Set down all of the entries below word for word, with the pictures left out.

Data records
Start of Block

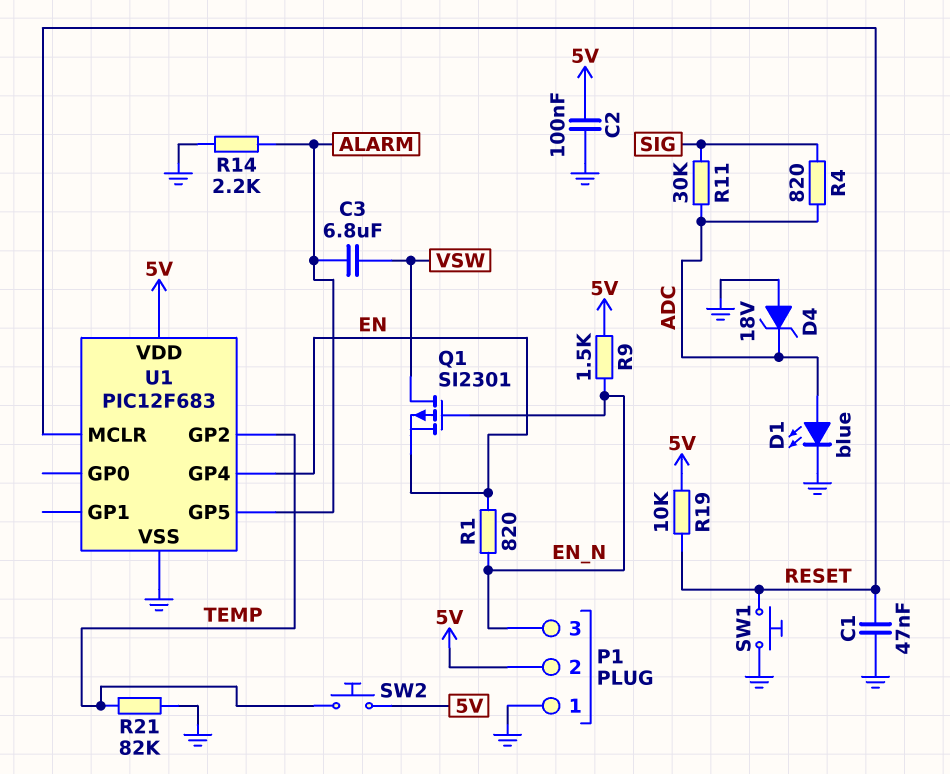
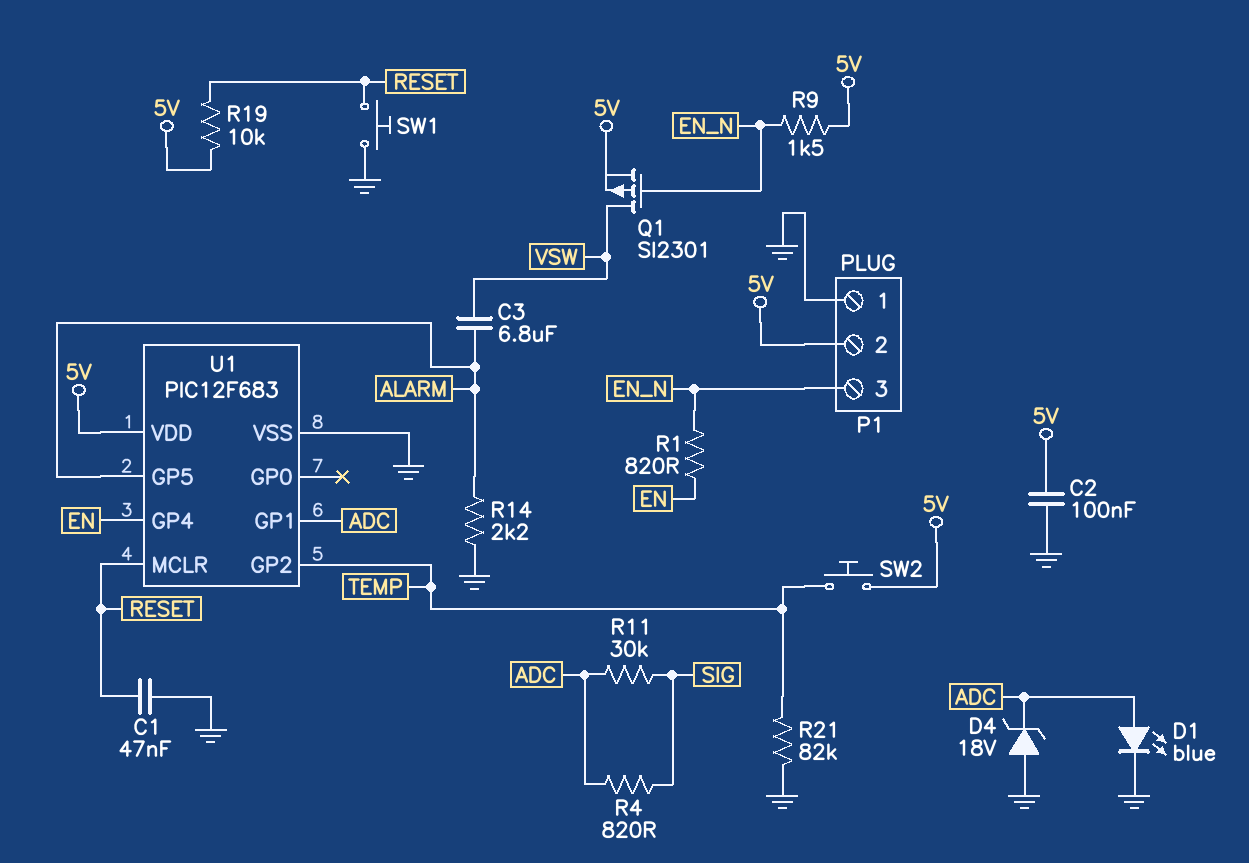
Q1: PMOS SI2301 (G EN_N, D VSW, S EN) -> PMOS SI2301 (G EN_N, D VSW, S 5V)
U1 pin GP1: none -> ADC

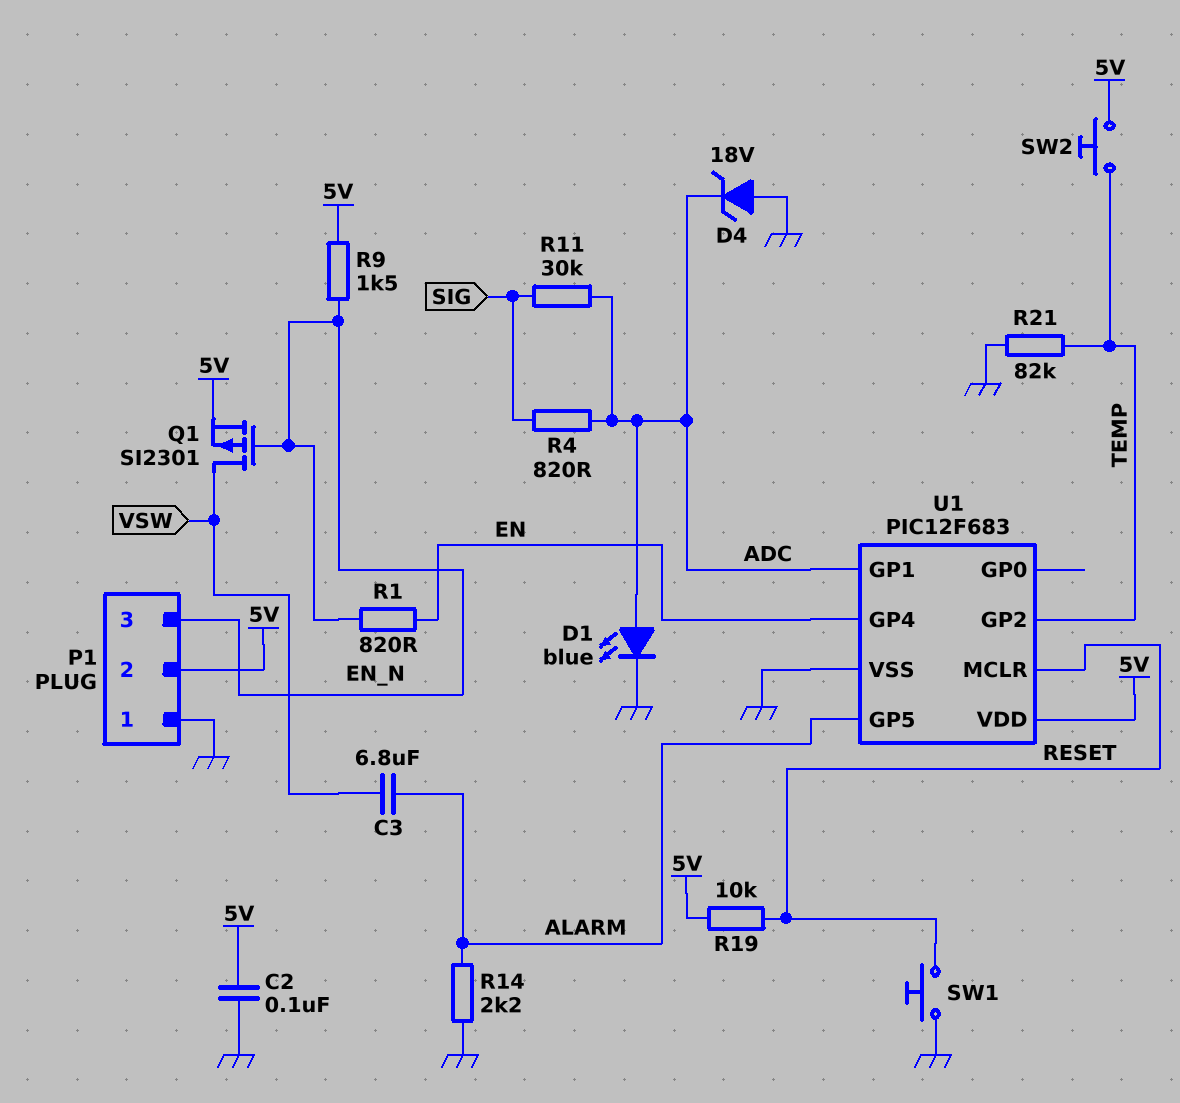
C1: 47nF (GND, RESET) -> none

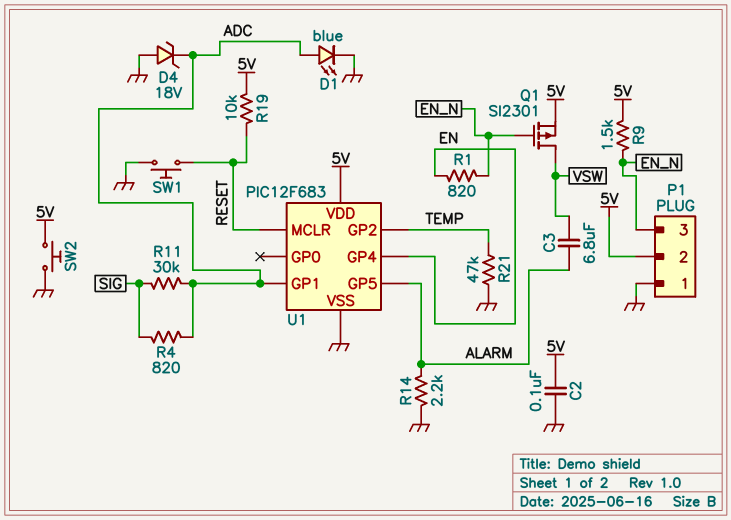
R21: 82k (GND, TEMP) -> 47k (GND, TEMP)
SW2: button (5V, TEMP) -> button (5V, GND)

End of Block

Exercise solution:
Q1: PMOS SI2301 (G EN_N, D VSW, S EN) -> PMOS SI2301 (G EN_N, D VSW, S 5V)
U1 pin GP1: none -> ADC

C1: 47nF (GND, RESET) -> none

R21: 82k (GND, TEMP) -> 47k (GND, TEMP)
SW2: button (5V, TEMP) -> button (5V, GND)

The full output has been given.